What you are asked to do -
Stop after the line holding "shifted,cone in turquoise,[737". Repeat exactly every line before it in the records below, that line too, and leave out the pictures.

(Object correspondence data)
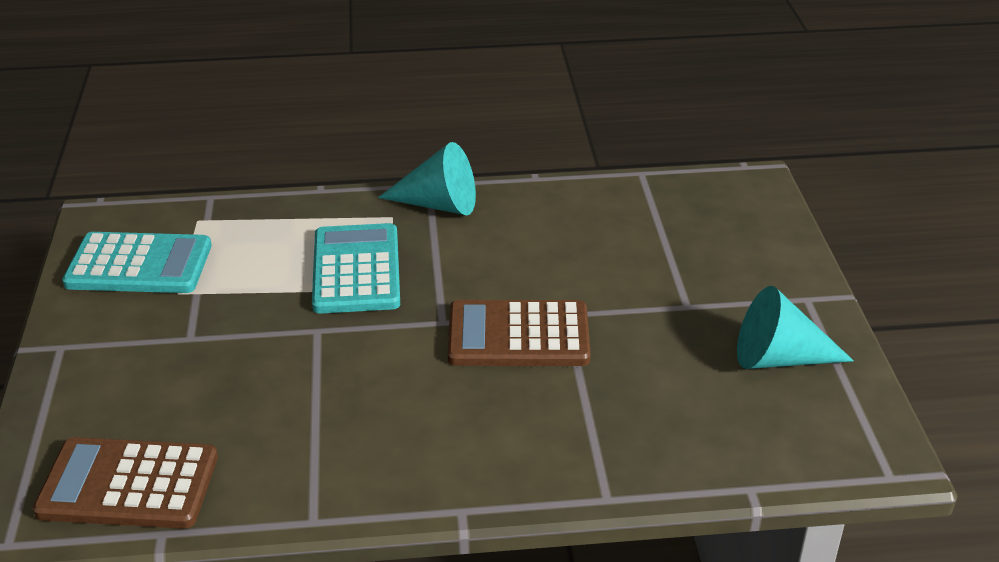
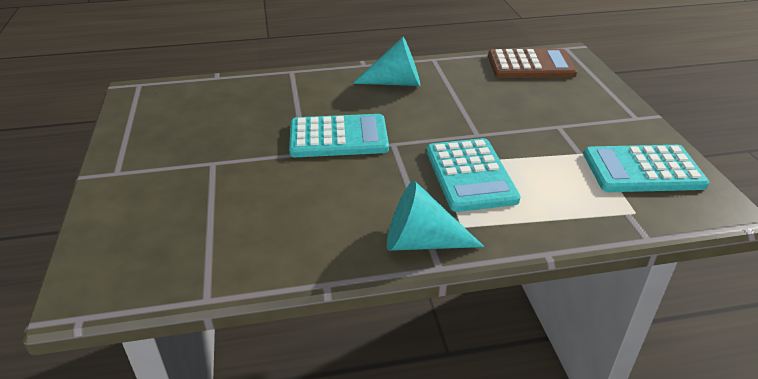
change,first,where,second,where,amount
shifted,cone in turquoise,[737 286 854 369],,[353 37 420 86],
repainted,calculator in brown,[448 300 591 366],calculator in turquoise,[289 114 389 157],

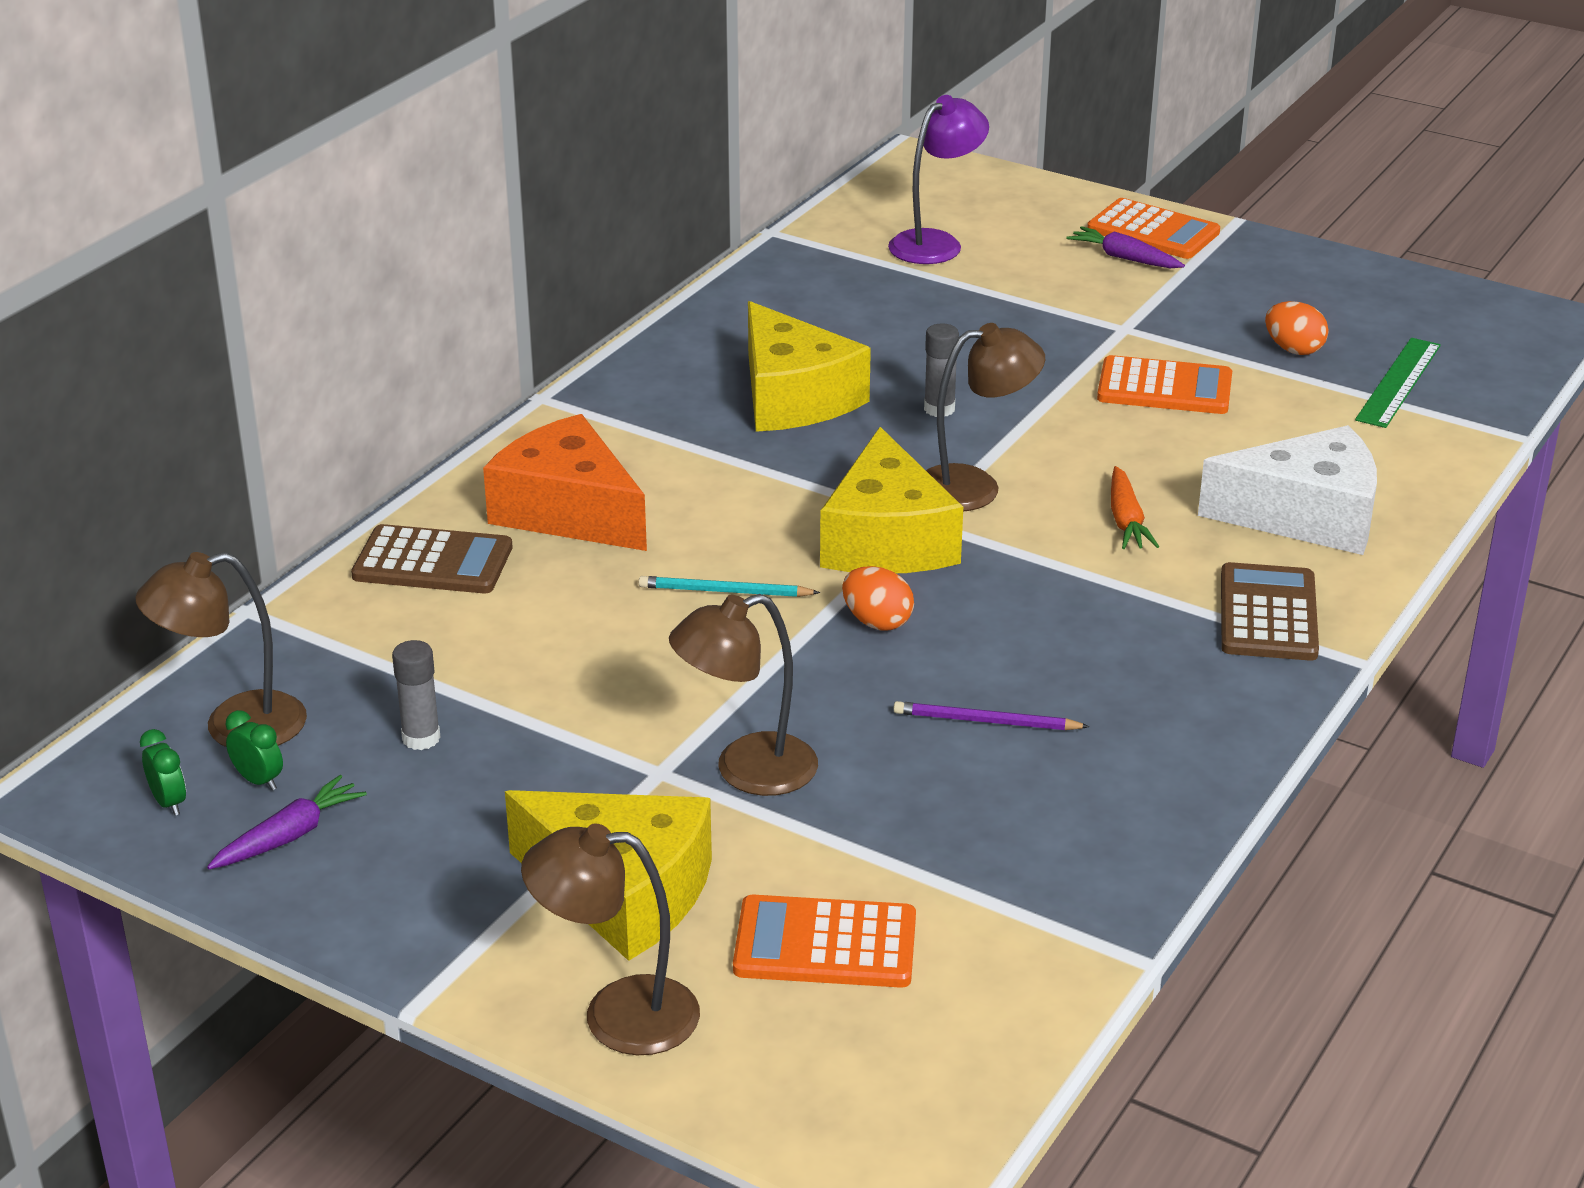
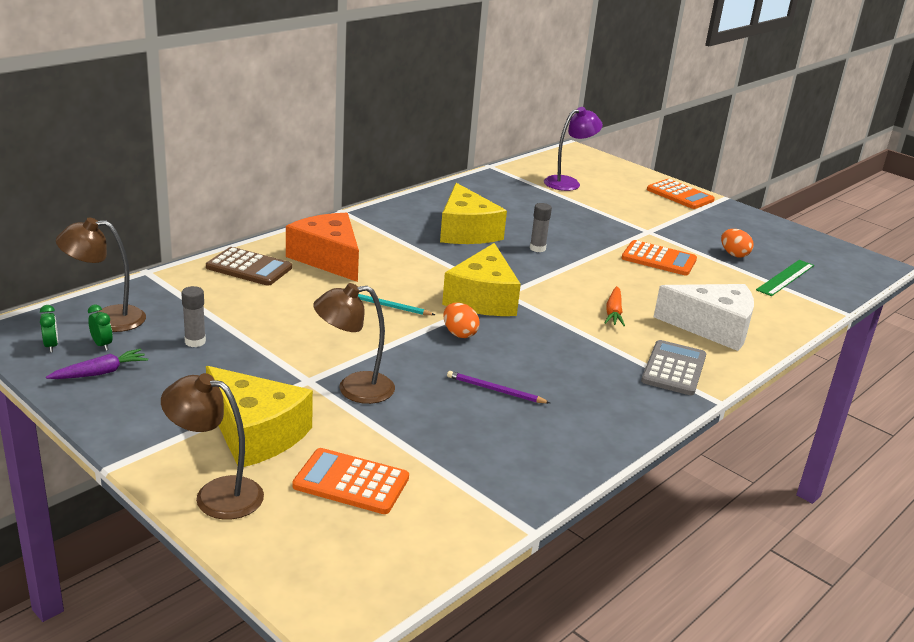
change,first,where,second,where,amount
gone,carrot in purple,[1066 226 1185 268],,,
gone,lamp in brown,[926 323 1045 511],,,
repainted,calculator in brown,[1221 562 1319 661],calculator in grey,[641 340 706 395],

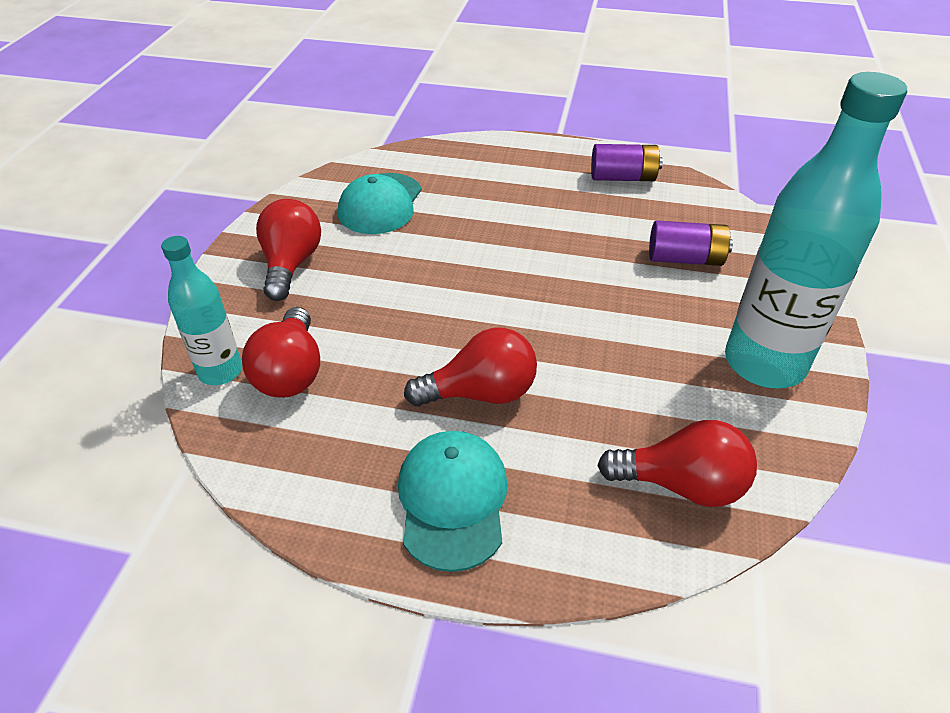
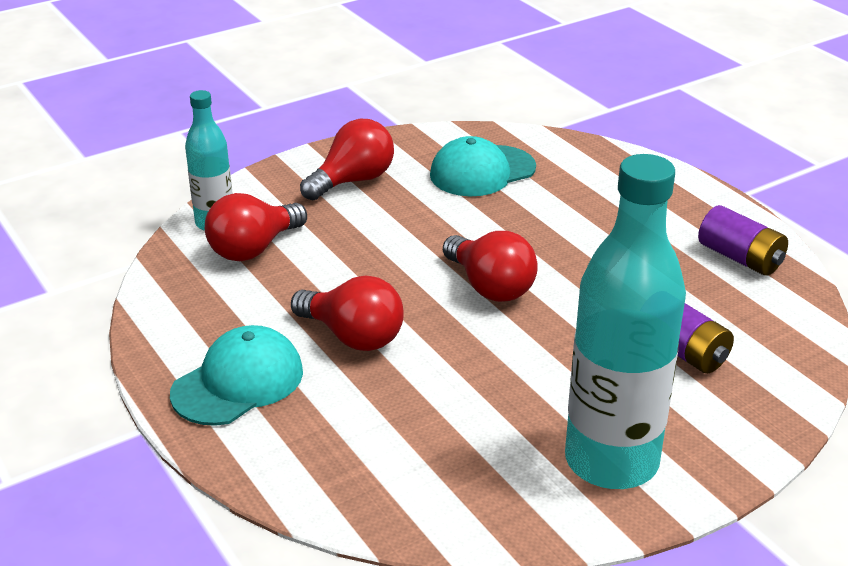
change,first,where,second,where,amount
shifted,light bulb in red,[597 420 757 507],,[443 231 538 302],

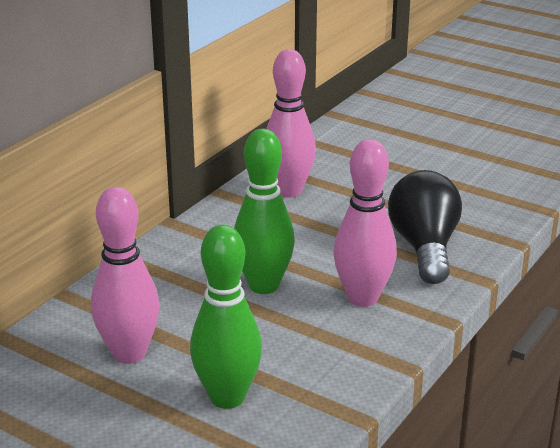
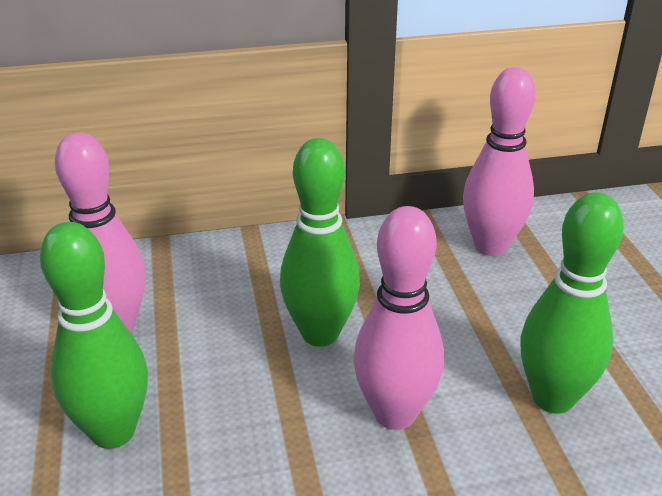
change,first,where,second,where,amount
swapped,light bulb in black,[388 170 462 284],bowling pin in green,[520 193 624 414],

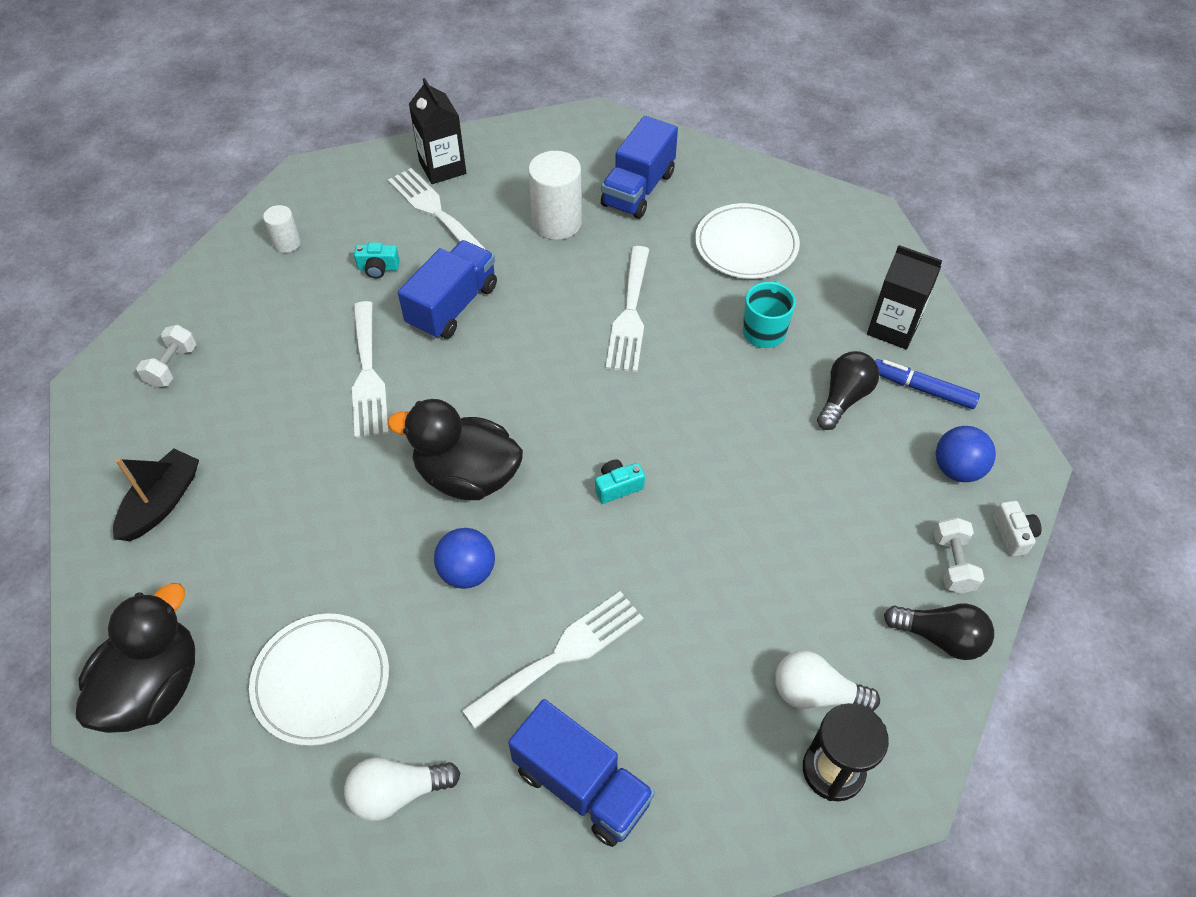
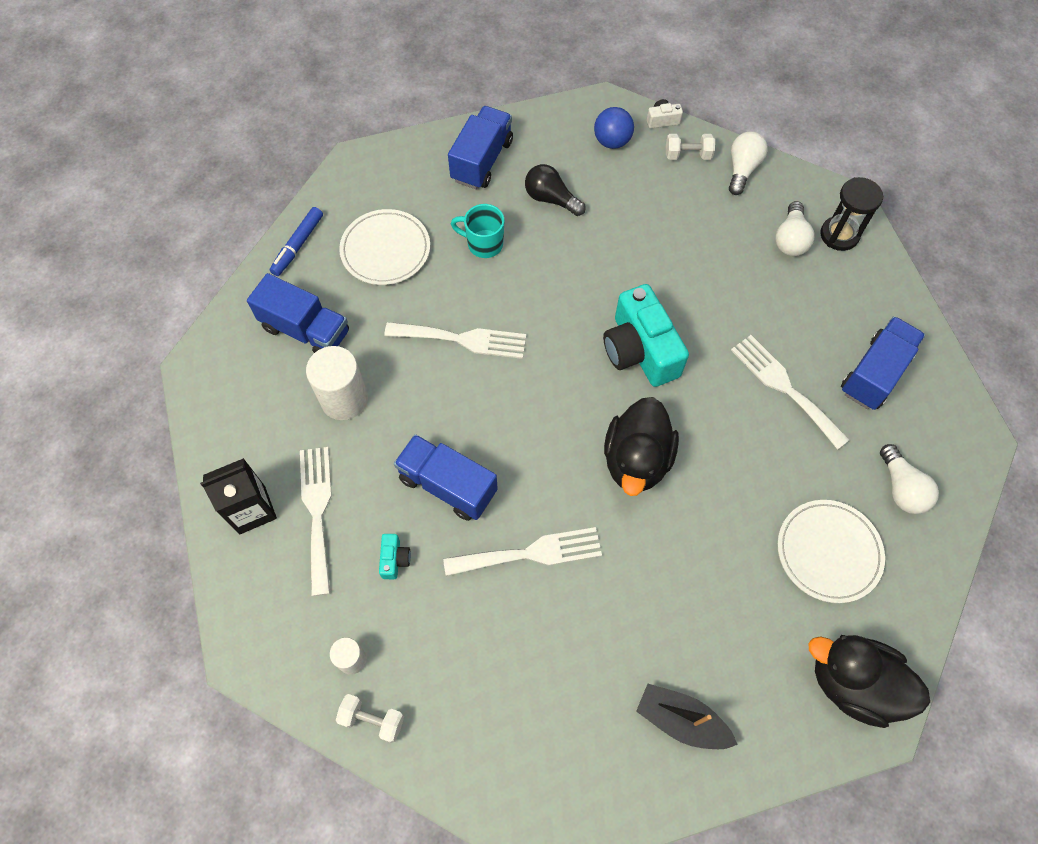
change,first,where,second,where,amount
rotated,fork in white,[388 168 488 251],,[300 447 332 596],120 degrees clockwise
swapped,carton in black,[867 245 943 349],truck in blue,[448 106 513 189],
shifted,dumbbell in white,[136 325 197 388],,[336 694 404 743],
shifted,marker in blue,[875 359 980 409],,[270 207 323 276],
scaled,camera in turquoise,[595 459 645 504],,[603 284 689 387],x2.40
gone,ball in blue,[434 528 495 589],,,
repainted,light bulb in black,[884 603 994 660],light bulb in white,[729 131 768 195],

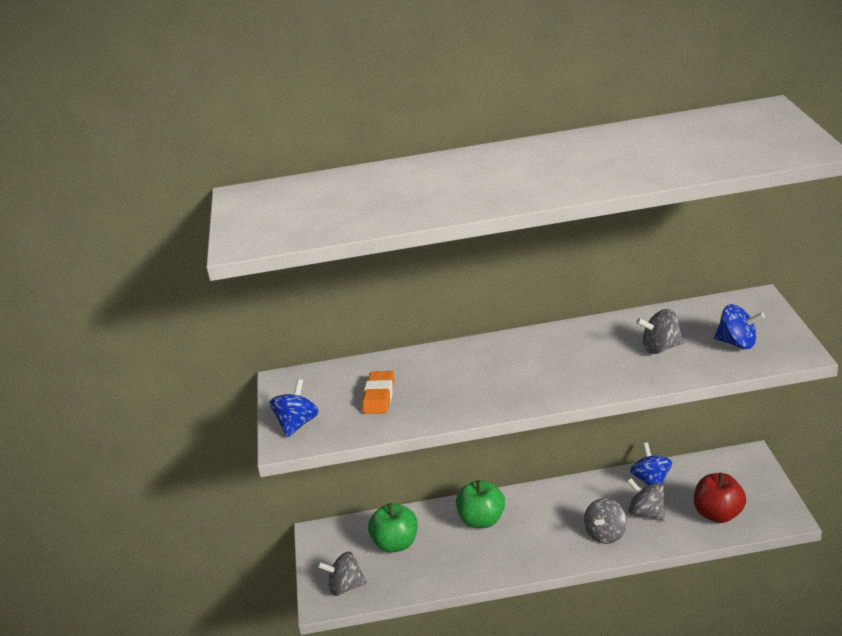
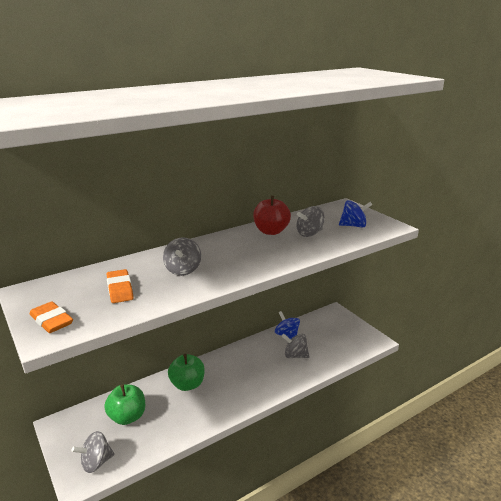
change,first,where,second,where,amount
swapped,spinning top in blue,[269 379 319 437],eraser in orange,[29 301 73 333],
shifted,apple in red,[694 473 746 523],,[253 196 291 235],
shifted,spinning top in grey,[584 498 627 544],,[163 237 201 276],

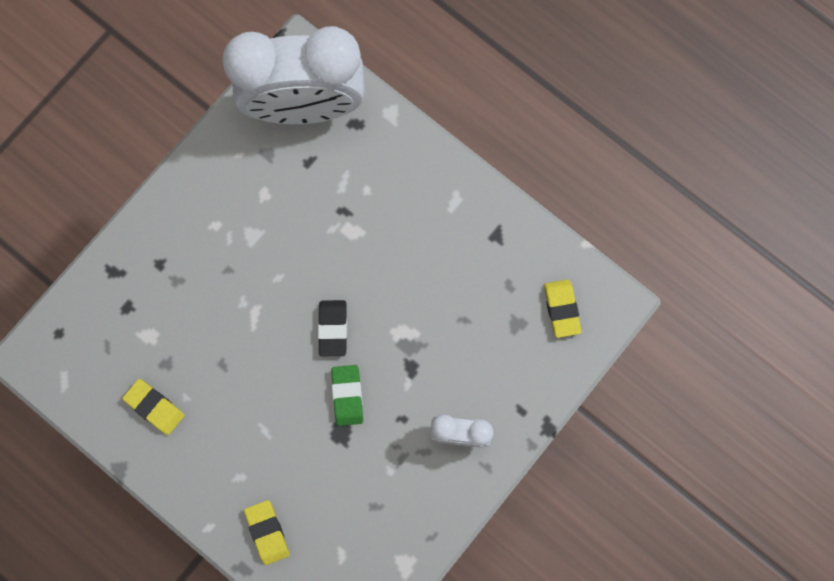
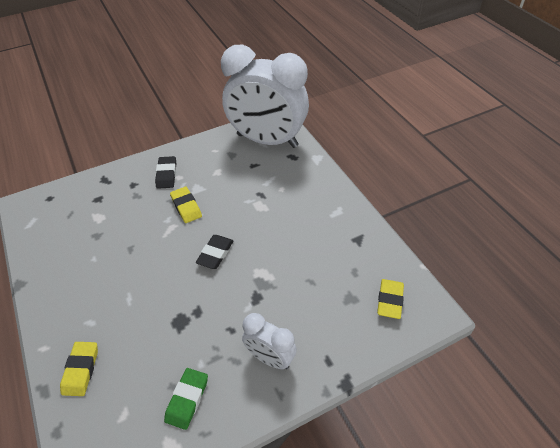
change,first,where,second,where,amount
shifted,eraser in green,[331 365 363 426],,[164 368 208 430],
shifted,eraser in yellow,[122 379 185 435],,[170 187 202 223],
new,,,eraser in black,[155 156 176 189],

Solution -
change,first,where,second,where,amount
shifted,cone in turquoise,[737 286 854 369],,[353 37 420 86],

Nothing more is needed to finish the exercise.